Try it:
Write out, without any change, the lines in the material below that run from the line with "yellow cross at" through the line with "yellow cross: moved 1 px left, 1 px up", both included.

Data:
########################################

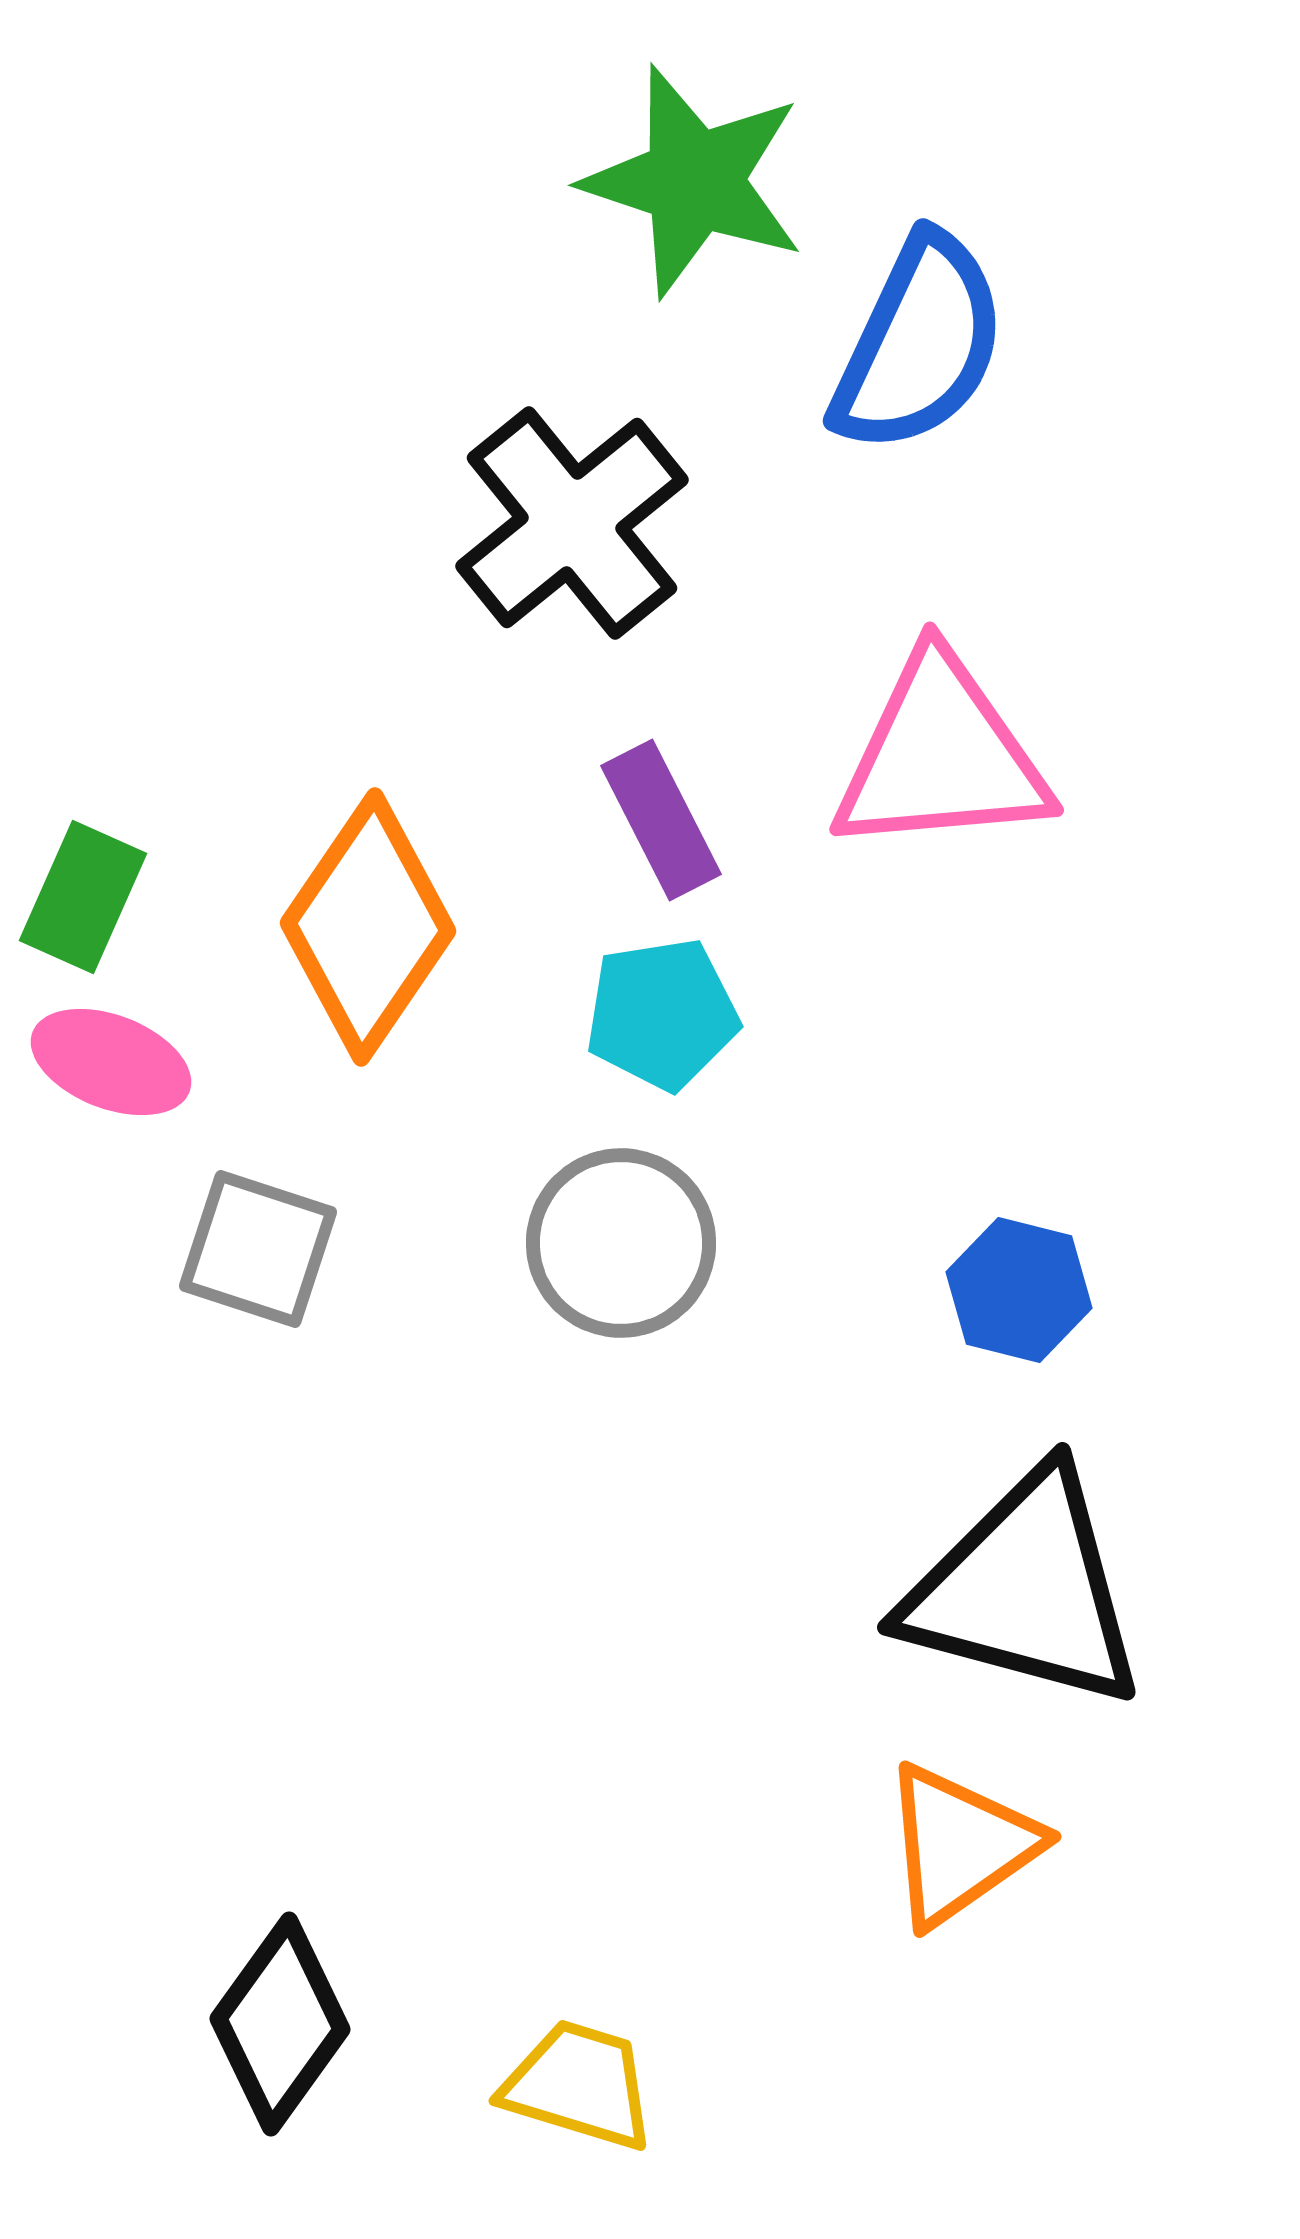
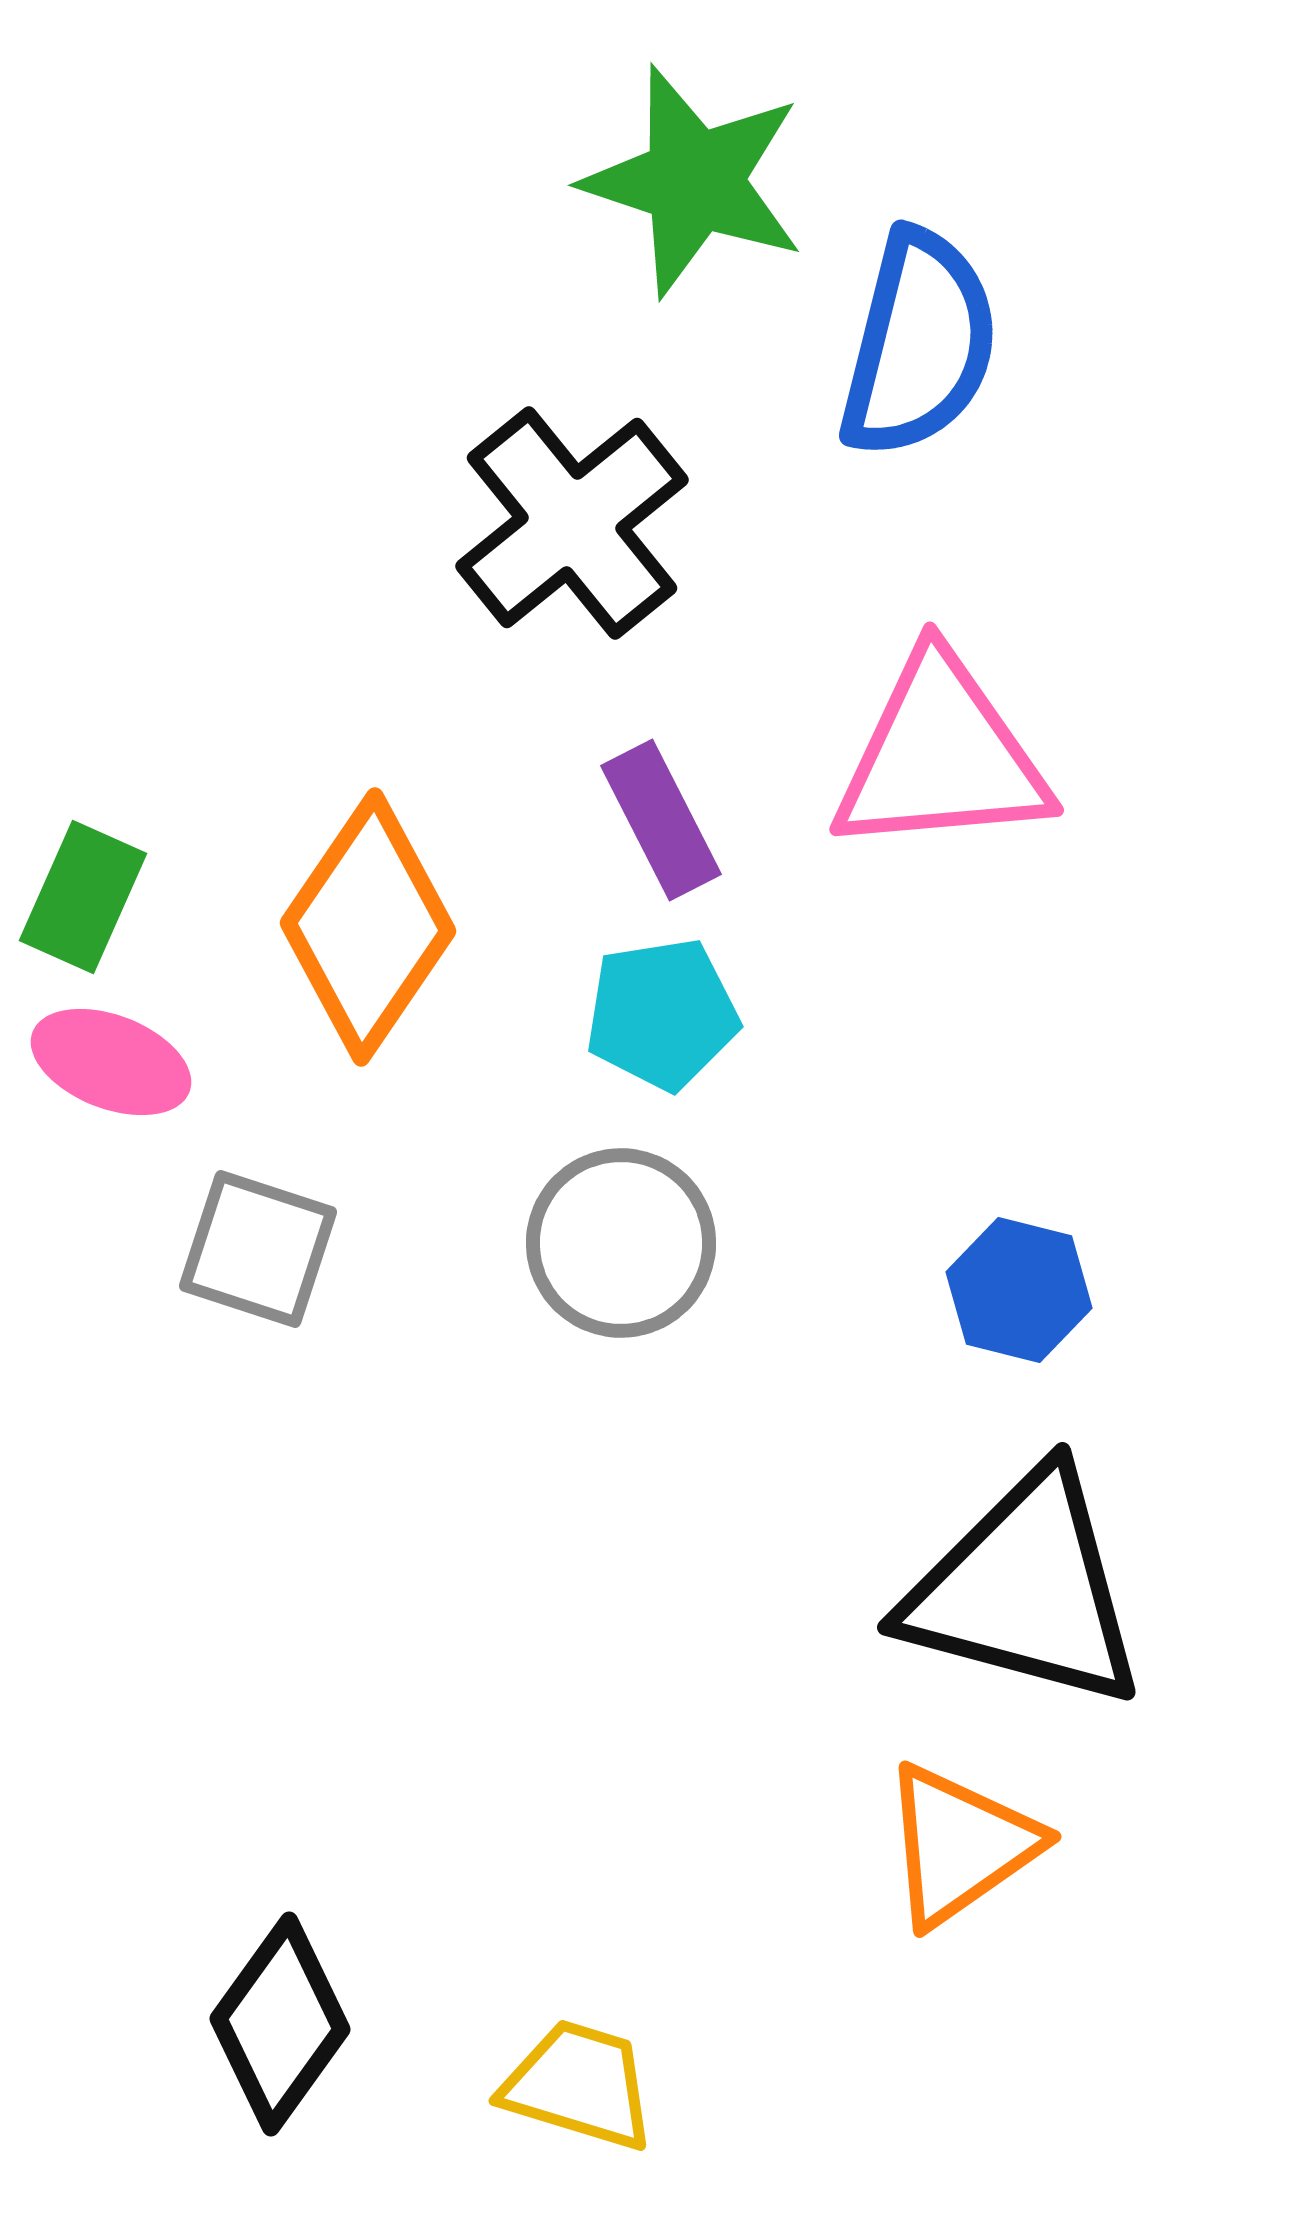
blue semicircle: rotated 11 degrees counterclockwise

########################################

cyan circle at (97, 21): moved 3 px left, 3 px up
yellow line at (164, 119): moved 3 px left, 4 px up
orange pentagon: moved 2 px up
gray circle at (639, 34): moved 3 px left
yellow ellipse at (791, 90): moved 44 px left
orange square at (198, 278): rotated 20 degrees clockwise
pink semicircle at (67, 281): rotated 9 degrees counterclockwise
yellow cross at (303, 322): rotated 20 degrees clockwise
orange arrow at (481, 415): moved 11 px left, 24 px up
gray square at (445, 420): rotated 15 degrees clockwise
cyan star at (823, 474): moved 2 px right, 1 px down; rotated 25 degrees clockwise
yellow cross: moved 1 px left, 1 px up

########################################

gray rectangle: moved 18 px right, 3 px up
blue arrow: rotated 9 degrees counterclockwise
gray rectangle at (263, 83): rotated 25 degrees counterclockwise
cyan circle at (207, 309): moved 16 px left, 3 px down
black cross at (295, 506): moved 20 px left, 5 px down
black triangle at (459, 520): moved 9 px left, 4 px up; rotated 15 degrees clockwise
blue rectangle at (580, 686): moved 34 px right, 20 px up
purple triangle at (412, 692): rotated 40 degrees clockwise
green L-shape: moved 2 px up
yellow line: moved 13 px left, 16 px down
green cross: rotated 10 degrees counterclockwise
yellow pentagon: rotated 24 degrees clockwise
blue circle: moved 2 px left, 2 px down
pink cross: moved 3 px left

########################################

Task answer:
yellow cross at (303, 322): rotated 20 degrees clockwise
orange arrow at (481, 415): moved 11 px left, 24 px up
gray square at (445, 420): rotated 15 degrees clockwise
cyan star at (823, 474): moved 2 px right, 1 px down; rotated 25 degrees clockwise
yellow cross: moved 1 px left, 1 px up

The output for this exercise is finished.